▶ Exercise goal
Everything in the listing below needs to be returned word for word.

** The data follows **

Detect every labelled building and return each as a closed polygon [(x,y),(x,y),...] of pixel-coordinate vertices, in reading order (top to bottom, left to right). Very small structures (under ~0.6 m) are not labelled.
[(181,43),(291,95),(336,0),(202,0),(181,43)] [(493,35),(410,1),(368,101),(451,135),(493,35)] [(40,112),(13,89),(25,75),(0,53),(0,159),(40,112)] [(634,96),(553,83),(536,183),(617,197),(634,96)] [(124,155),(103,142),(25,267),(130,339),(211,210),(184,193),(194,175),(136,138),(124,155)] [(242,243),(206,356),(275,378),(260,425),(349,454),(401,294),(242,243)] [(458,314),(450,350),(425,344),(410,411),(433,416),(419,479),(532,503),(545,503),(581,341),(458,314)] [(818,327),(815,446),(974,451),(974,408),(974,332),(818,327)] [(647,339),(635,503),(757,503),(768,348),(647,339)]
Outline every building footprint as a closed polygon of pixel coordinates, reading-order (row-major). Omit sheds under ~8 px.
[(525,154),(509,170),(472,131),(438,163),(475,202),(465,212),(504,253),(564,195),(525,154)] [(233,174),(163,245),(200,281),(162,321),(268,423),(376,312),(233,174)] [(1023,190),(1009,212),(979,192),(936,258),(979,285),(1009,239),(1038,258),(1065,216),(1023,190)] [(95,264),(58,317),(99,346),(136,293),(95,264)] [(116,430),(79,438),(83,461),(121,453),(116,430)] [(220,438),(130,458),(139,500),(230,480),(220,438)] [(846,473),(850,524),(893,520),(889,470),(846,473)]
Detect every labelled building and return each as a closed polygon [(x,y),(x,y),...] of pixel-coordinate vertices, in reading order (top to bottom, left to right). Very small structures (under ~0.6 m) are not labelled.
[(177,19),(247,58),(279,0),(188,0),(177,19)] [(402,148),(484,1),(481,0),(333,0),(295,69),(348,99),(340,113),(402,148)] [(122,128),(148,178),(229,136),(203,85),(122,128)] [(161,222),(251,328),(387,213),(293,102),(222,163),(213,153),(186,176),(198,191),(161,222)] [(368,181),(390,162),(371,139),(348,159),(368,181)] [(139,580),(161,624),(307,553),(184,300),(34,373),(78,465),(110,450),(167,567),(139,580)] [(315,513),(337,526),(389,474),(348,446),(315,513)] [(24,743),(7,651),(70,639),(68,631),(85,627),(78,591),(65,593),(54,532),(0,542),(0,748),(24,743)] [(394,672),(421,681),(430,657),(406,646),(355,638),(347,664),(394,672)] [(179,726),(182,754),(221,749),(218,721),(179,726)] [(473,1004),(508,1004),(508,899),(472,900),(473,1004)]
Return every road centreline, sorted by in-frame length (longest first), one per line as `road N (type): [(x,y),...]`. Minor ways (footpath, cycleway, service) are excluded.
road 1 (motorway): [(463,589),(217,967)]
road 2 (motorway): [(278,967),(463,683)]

** End of The data **

▶ Exercise response
Detect every labelled building and return each as a closed polygon [(x,y),(x,y),...] of pixel-coordinate vertices, in reading order (top to bottom, left to right). Very small structures (under ~0.6 m) are not labelled.
[(181,43),(291,95),(336,0),(202,0),(181,43)] [(493,35),(410,1),(368,101),(451,135),(493,35)] [(40,112),(13,89),(25,75),(0,53),(0,159),(40,112)] [(634,96),(553,83),(536,183),(617,197),(634,96)] [(124,155),(103,142),(25,267),(130,339),(211,210),(184,193),(194,175),(136,138),(124,155)] [(242,243),(206,356),(275,378),(260,425),(349,454),(401,294),(242,243)] [(458,314),(450,350),(425,344),(410,411),(433,416),(419,479),(532,503),(545,503),(581,341),(458,314)] [(818,327),(815,446),(974,451),(974,408),(974,332),(818,327)] [(647,339),(635,503),(757,503),(768,348),(647,339)]
Outline every building footprint as a closed polygon of pixel coordinates, reading-order (row-major). Omit sheds under ~8 px.
[(525,154),(509,170),(472,131),(438,163),(475,202),(465,212),(504,253),(564,195),(525,154)] [(233,174),(163,245),(200,281),(162,321),(268,423),(376,312),(233,174)] [(1023,190),(1009,212),(979,192),(936,258),(979,285),(1009,239),(1038,258),(1065,216),(1023,190)] [(95,264),(58,317),(99,346),(136,293),(95,264)] [(116,430),(79,438),(83,461),(121,453),(116,430)] [(220,438),(130,458),(139,500),(230,480),(220,438)] [(846,473),(850,524),(893,520),(889,470),(846,473)]
Detect every labelled building and return each as a closed polygon [(x,y),(x,y),...] of pixel-coordinate vertices, in reading order (top to bottom, left to right). Very small structures (under ~0.6 m) are not labelled.
[(177,19),(247,58),(279,0),(188,0),(177,19)] [(402,148),(484,1),(481,0),(333,0),(295,69),(348,99),(340,113),(402,148)] [(122,128),(148,178),(229,136),(203,85),(122,128)] [(161,222),(251,328),(387,213),(293,102),(222,163),(213,153),(186,176),(198,191),(161,222)] [(368,181),(390,162),(371,139),(348,159),(368,181)] [(139,580),(161,624),(307,553),(184,300),(34,373),(78,465),(110,450),(167,567),(139,580)] [(315,513),(337,526),(389,474),(348,446),(315,513)] [(24,743),(7,651),(70,639),(68,631),(85,627),(78,591),(65,593),(54,532),(0,542),(0,748),(24,743)] [(394,672),(421,681),(430,657),(406,646),(355,638),(347,664),(394,672)] [(179,726),(182,754),(221,749),(218,721),(179,726)] [(473,1004),(508,1004),(508,899),(472,900),(473,1004)]
Return every road centreline, sorted by in-frame length (longest first), one per line as `road N (type): [(x,y),...]`. Minor ways (footpath, cycleway, service) are excluded.
road 1 (motorway): [(463,589),(217,967)]
road 2 (motorway): [(278,967),(463,683)]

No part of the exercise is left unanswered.